TASK BRIEF
The data below is to be written out exactly, with no pictures.

INFORMATION PROVIDED
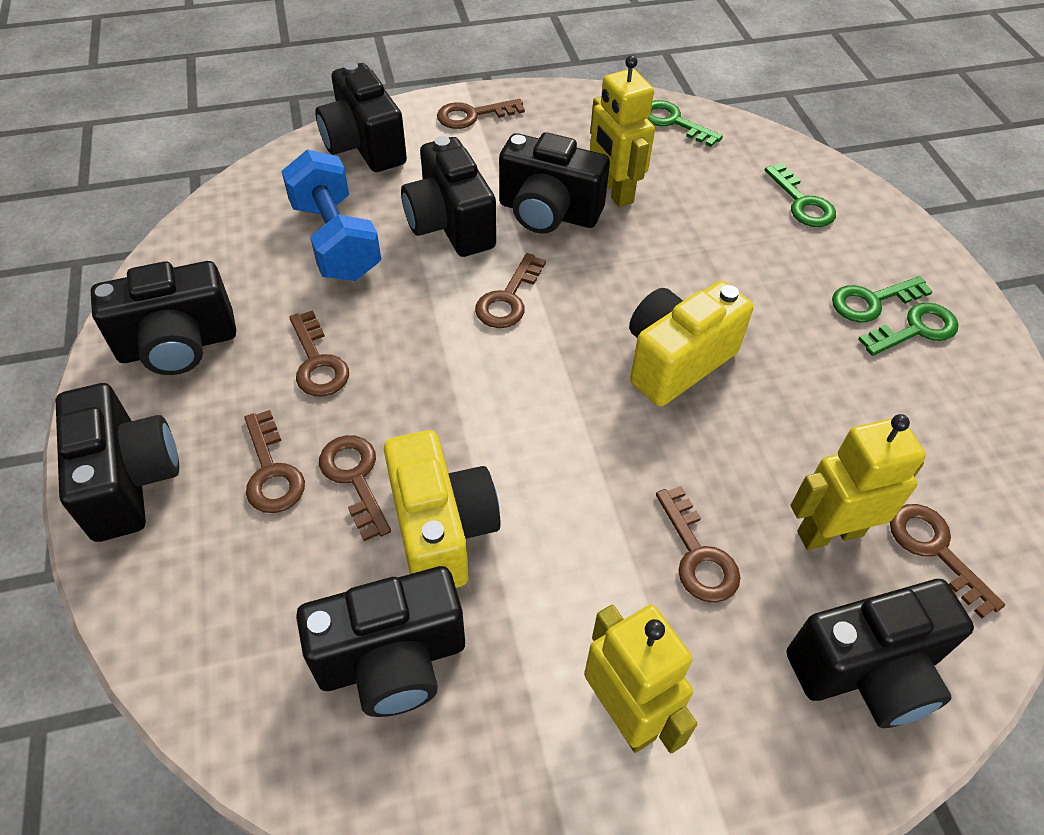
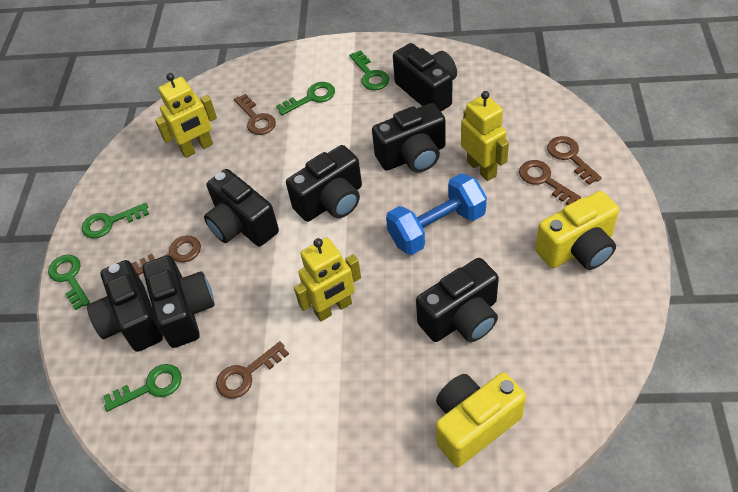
brown key: 7 -> 5
green key: 4 -> 5

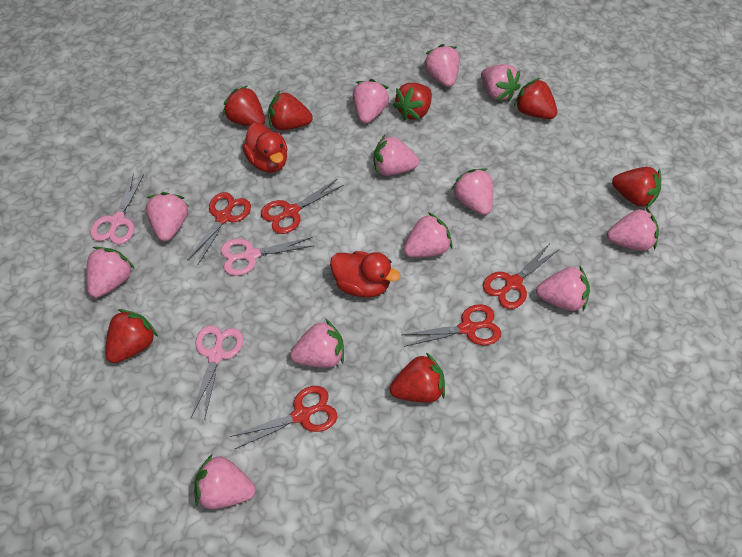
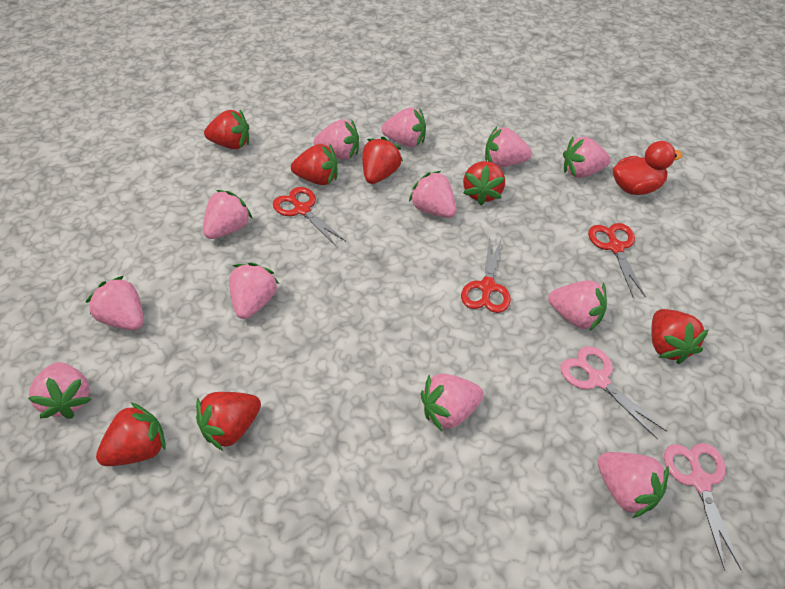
pink scissors: 3 -> 2
red duck: 2 -> 1
red scissors: 5 -> 3

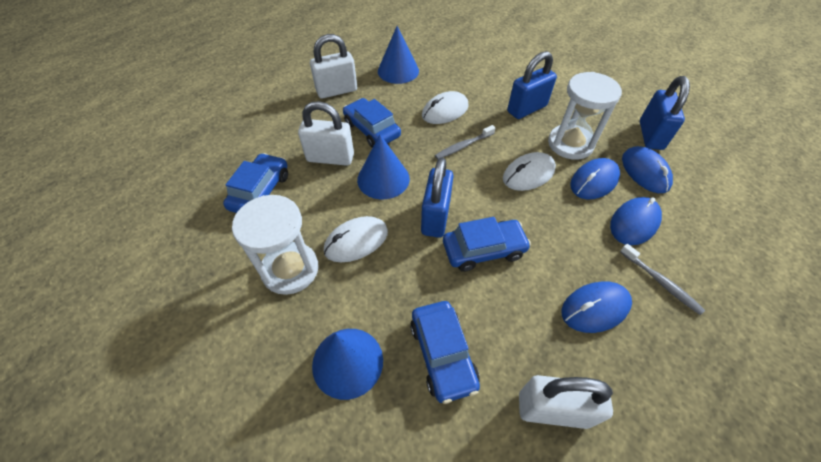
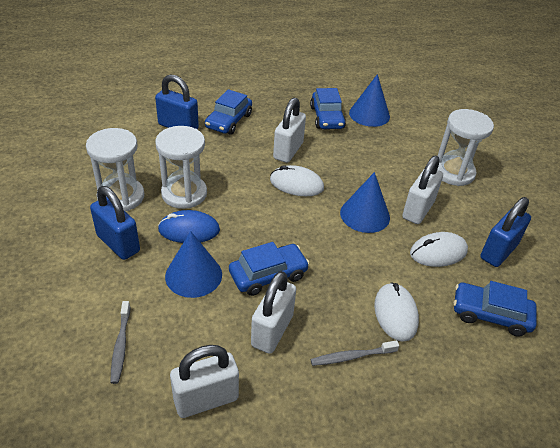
blue mouse: 4 -> 1
white hourglass: 2 -> 3
white padlock: 3 -> 4

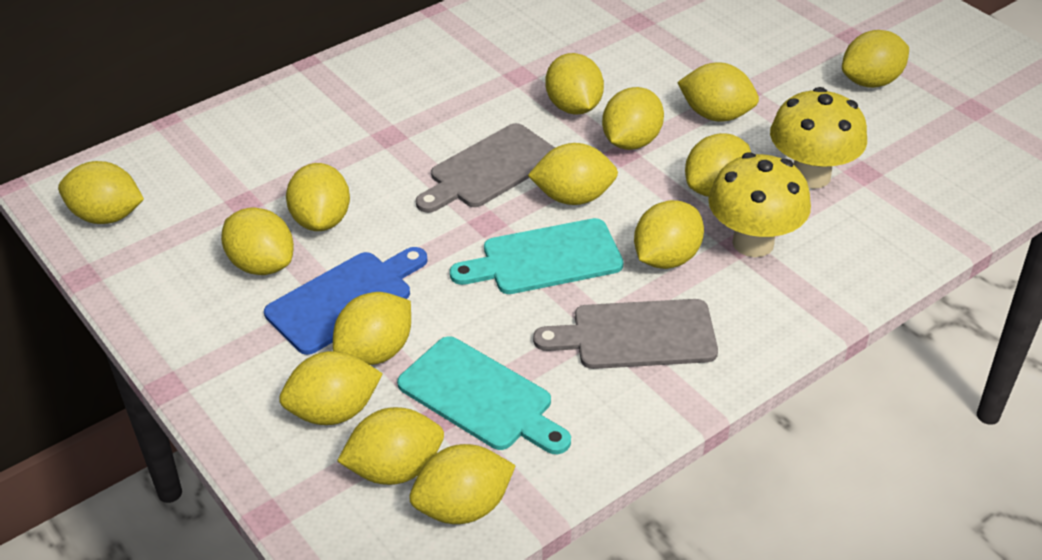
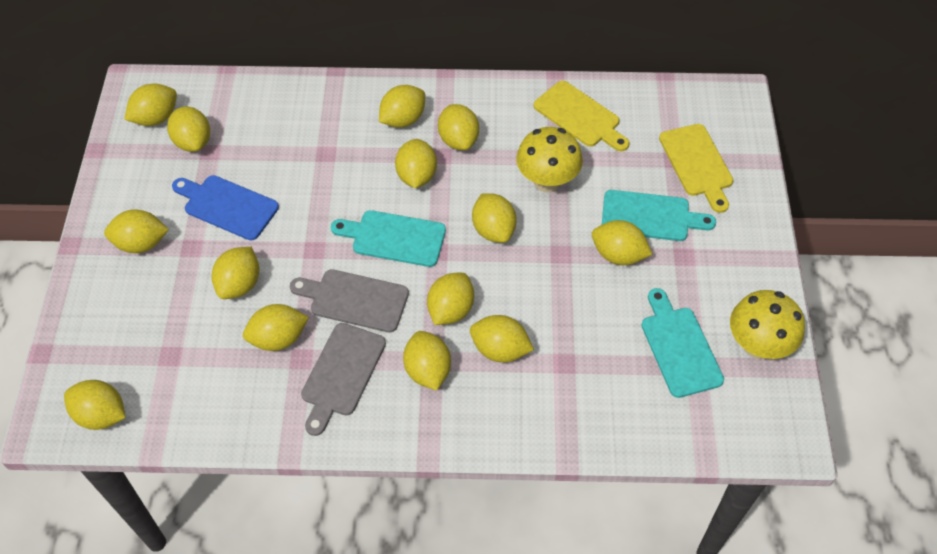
turquoise cutting board: 2 -> 3
yellow cutting board: 0 -> 2

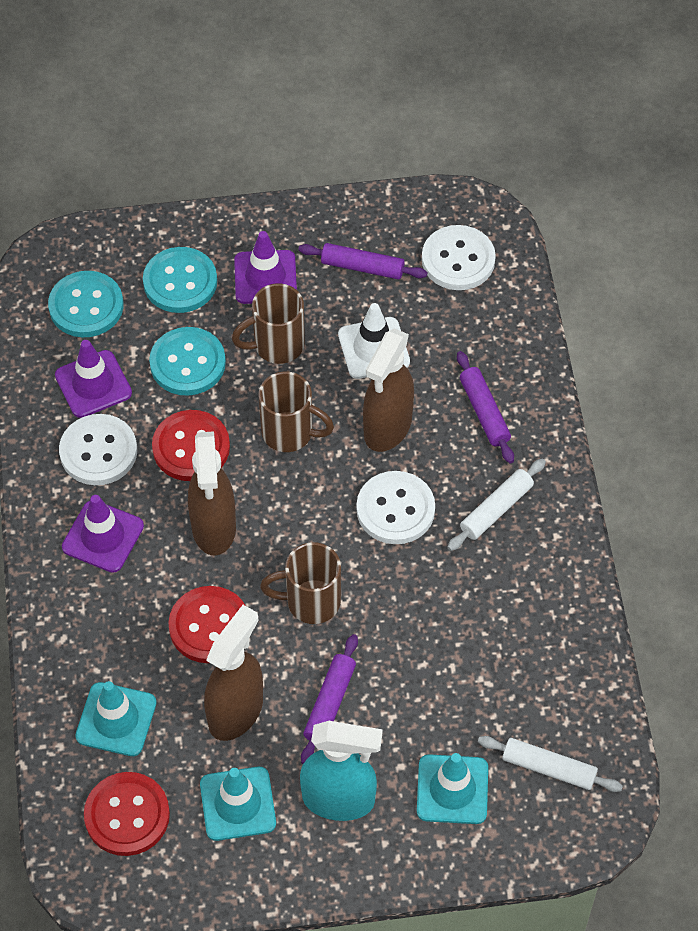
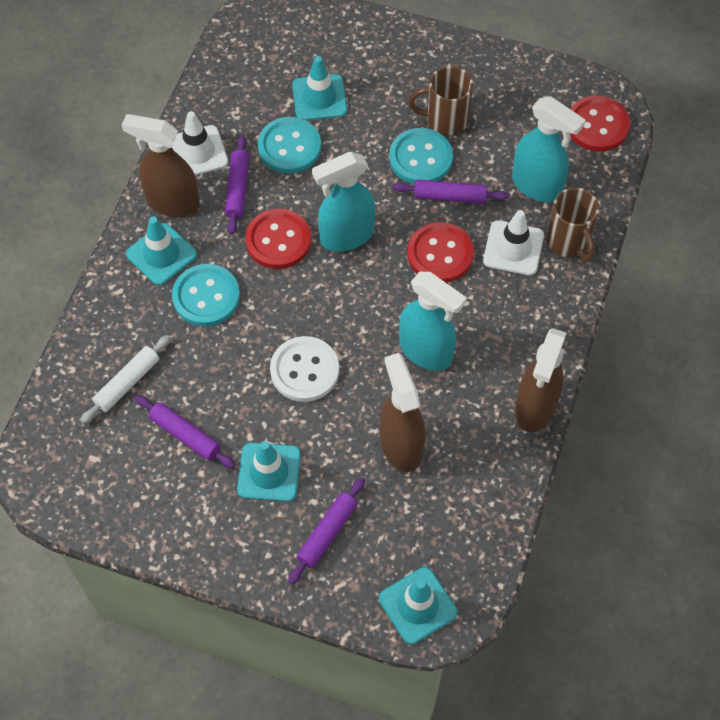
brown mug: 3 -> 2
purple rolling pin: 3 -> 4
purple traffic cone: 3 -> 0
turquoise spray bottle: 1 -> 3
turquoise traffic cone: 3 -> 4
white button: 3 -> 1
white rolling pin: 2 -> 1
white traffic cone: 1 -> 2

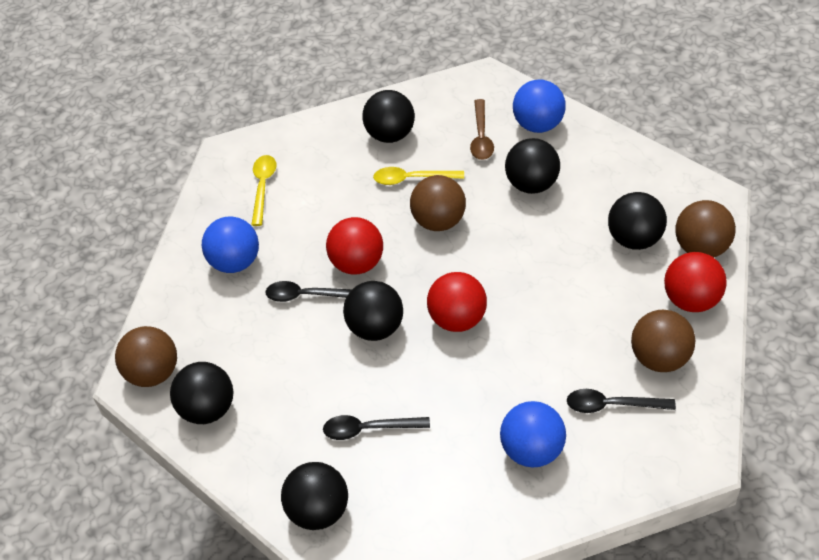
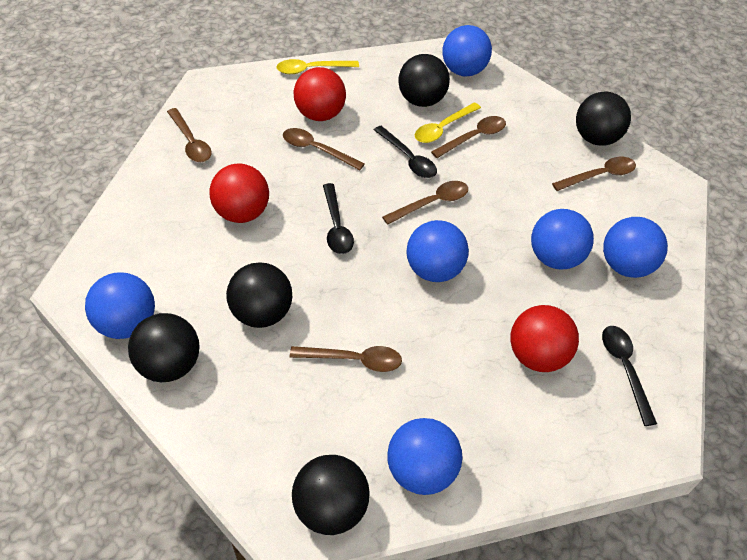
black ball: 6 -> 5
blue ball: 3 -> 6
brown ball: 4 -> 0
brown spoon: 1 -> 6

RESULT OF THE EXERCISE
brown key: 7 -> 5
green key: 4 -> 5

pink scissors: 3 -> 2
red duck: 2 -> 1
red scissors: 5 -> 3

blue mouse: 4 -> 1
white hourglass: 2 -> 3
white padlock: 3 -> 4

turquoise cutting board: 2 -> 3
yellow cutting board: 0 -> 2

brown mug: 3 -> 2
purple rolling pin: 3 -> 4
purple traffic cone: 3 -> 0
turquoise spray bottle: 1 -> 3
turquoise traffic cone: 3 -> 4
white button: 3 -> 1
white rolling pin: 2 -> 1
white traffic cone: 1 -> 2

black ball: 6 -> 5
blue ball: 3 -> 6
brown ball: 4 -> 0
brown spoon: 1 -> 6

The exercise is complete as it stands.